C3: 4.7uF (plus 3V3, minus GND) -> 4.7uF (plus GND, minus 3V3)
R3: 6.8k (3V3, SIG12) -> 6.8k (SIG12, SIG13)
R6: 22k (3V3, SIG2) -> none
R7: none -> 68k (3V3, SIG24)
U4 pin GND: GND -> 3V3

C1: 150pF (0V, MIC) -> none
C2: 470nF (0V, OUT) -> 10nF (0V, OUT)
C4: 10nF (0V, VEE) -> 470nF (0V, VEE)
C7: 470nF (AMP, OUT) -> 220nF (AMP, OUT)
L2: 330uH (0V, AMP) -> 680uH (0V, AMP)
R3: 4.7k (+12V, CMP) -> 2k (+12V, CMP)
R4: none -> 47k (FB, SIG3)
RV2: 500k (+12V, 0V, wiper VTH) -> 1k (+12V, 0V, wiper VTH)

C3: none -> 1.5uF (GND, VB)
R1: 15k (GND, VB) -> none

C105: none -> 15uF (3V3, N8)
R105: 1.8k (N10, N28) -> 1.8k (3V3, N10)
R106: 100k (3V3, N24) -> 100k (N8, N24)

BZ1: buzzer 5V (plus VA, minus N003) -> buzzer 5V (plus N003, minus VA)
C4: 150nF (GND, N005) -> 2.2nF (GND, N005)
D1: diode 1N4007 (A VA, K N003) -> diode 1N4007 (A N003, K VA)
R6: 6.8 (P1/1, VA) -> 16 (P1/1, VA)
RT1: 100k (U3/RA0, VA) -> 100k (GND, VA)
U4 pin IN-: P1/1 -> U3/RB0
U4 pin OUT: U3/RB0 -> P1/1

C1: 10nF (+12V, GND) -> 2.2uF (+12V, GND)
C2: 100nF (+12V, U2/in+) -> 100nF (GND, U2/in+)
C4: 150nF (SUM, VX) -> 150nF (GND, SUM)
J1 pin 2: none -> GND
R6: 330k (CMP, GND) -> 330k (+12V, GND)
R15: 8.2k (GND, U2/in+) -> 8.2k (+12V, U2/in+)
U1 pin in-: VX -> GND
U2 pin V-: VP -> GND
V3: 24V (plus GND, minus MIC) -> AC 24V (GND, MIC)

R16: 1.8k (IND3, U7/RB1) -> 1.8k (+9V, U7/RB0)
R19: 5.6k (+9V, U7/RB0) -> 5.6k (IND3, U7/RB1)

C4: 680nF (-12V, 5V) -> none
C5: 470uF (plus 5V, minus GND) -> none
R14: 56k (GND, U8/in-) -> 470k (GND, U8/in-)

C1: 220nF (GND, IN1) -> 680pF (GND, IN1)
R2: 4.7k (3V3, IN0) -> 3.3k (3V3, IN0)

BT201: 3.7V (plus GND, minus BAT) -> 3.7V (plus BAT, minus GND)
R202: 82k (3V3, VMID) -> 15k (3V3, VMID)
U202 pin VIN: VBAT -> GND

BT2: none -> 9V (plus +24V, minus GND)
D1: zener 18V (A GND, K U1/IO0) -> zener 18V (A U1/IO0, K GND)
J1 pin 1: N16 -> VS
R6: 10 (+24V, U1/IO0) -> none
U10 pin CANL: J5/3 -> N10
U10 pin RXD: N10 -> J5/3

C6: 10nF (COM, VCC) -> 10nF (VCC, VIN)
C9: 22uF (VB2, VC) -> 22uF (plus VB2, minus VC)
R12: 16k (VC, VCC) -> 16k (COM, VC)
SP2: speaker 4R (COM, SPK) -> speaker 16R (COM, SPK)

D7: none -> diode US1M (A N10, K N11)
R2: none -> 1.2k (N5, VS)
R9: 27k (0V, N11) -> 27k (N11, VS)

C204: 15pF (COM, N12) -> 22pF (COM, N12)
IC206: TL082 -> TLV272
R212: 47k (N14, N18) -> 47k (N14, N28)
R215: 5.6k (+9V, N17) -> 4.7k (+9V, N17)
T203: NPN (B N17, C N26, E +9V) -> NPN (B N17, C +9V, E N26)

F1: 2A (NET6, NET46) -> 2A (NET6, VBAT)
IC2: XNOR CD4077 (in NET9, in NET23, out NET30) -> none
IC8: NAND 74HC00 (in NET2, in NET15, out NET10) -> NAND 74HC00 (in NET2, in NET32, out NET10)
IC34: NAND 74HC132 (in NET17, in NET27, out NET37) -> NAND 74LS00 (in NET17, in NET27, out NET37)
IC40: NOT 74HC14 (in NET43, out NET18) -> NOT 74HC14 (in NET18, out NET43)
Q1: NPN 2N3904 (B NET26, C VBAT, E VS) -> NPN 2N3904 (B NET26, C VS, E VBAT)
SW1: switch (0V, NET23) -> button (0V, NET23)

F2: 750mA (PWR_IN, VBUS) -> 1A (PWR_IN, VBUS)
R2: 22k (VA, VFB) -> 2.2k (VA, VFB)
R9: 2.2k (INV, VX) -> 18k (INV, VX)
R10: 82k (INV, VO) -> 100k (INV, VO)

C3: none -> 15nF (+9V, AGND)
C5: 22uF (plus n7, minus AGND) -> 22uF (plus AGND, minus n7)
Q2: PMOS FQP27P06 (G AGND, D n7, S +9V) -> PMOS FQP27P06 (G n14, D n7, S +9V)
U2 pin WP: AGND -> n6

- [INSTRUCTIONS FOR THE TASK] Your output should match the records above word for word.

- [EXPECTED ANSWER]
C3: 4.7uF (plus 3V3, minus GND) -> 4.7uF (plus GND, minus 3V3)
R3: 6.8k (3V3, SIG12) -> 6.8k (SIG12, SIG13)
R6: 22k (3V3, SIG2) -> none
R7: none -> 68k (3V3, SIG24)
U4 pin GND: GND -> 3V3

C1: 150pF (0V, MIC) -> none
C2: 470nF (0V, OUT) -> 10nF (0V, OUT)
C4: 10nF (0V, VEE) -> 470nF (0V, VEE)
C7: 470nF (AMP, OUT) -> 220nF (AMP, OUT)
L2: 330uH (0V, AMP) -> 680uH (0V, AMP)
R3: 4.7k (+12V, CMP) -> 2k (+12V, CMP)
R4: none -> 47k (FB, SIG3)
RV2: 500k (+12V, 0V, wiper VTH) -> 1k (+12V, 0V, wiper VTH)

C3: none -> 1.5uF (GND, VB)
R1: 15k (GND, VB) -> none

C105: none -> 15uF (3V3, N8)
R105: 1.8k (N10, N28) -> 1.8k (3V3, N10)
R106: 100k (3V3, N24) -> 100k (N8, N24)

BZ1: buzzer 5V (plus VA, minus N003) -> buzzer 5V (plus N003, minus VA)
C4: 150nF (GND, N005) -> 2.2nF (GND, N005)
D1: diode 1N4007 (A VA, K N003) -> diode 1N4007 (A N003, K VA)
R6: 6.8 (P1/1, VA) -> 16 (P1/1, VA)
RT1: 100k (U3/RA0, VA) -> 100k (GND, VA)
U4 pin IN-: P1/1 -> U3/RB0
U4 pin OUT: U3/RB0 -> P1/1

C1: 10nF (+12V, GND) -> 2.2uF (+12V, GND)
C2: 100nF (+12V, U2/in+) -> 100nF (GND, U2/in+)
C4: 150nF (SUM, VX) -> 150nF (GND, SUM)
J1 pin 2: none -> GND
R6: 330k (CMP, GND) -> 330k (+12V, GND)
R15: 8.2k (GND, U2/in+) -> 8.2k (+12V, U2/in+)
U1 pin in-: VX -> GND
U2 pin V-: VP -> GND
V3: 24V (plus GND, minus MIC) -> AC 24V (GND, MIC)

R16: 1.8k (IND3, U7/RB1) -> 1.8k (+9V, U7/RB0)
R19: 5.6k (+9V, U7/RB0) -> 5.6k (IND3, U7/RB1)

C4: 680nF (-12V, 5V) -> none
C5: 470uF (plus 5V, minus GND) -> none
R14: 56k (GND, U8/in-) -> 470k (GND, U8/in-)

C1: 220nF (GND, IN1) -> 680pF (GND, IN1)
R2: 4.7k (3V3, IN0) -> 3.3k (3V3, IN0)

BT201: 3.7V (plus GND, minus BAT) -> 3.7V (plus BAT, minus GND)
R202: 82k (3V3, VMID) -> 15k (3V3, VMID)
U202 pin VIN: VBAT -> GND

BT2: none -> 9V (plus +24V, minus GND)
D1: zener 18V (A GND, K U1/IO0) -> zener 18V (A U1/IO0, K GND)
J1 pin 1: N16 -> VS
R6: 10 (+24V, U1/IO0) -> none
U10 pin CANL: J5/3 -> N10
U10 pin RXD: N10 -> J5/3

C6: 10nF (COM, VCC) -> 10nF (VCC, VIN)
C9: 22uF (VB2, VC) -> 22uF (plus VB2, minus VC)
R12: 16k (VC, VCC) -> 16k (COM, VC)
SP2: speaker 4R (COM, SPK) -> speaker 16R (COM, SPK)

D7: none -> diode US1M (A N10, K N11)
R2: none -> 1.2k (N5, VS)
R9: 27k (0V, N11) -> 27k (N11, VS)

C204: 15pF (COM, N12) -> 22pF (COM, N12)
IC206: TL082 -> TLV272
R212: 47k (N14, N18) -> 47k (N14, N28)
R215: 5.6k (+9V, N17) -> 4.7k (+9V, N17)
T203: NPN (B N17, C N26, E +9V) -> NPN (B N17, C +9V, E N26)

F1: 2A (NET6, NET46) -> 2A (NET6, VBAT)
IC2: XNOR CD4077 (in NET9, in NET23, out NET30) -> none
IC8: NAND 74HC00 (in NET2, in NET15, out NET10) -> NAND 74HC00 (in NET2, in NET32, out NET10)
IC34: NAND 74HC132 (in NET17, in NET27, out NET37) -> NAND 74LS00 (in NET17, in NET27, out NET37)
IC40: NOT 74HC14 (in NET43, out NET18) -> NOT 74HC14 (in NET18, out NET43)
Q1: NPN 2N3904 (B NET26, C VBAT, E VS) -> NPN 2N3904 (B NET26, C VS, E VBAT)
SW1: switch (0V, NET23) -> button (0V, NET23)

F2: 750mA (PWR_IN, VBUS) -> 1A (PWR_IN, VBUS)
R2: 22k (VA, VFB) -> 2.2k (VA, VFB)
R9: 2.2k (INV, VX) -> 18k (INV, VX)
R10: 82k (INV, VO) -> 100k (INV, VO)

C3: none -> 15nF (+9V, AGND)
C5: 22uF (plus n7, minus AGND) -> 22uF (plus AGND, minus n7)
Q2: PMOS FQP27P06 (G AGND, D n7, S +9V) -> PMOS FQP27P06 (G n14, D n7, S +9V)
U2 pin WP: AGND -> n6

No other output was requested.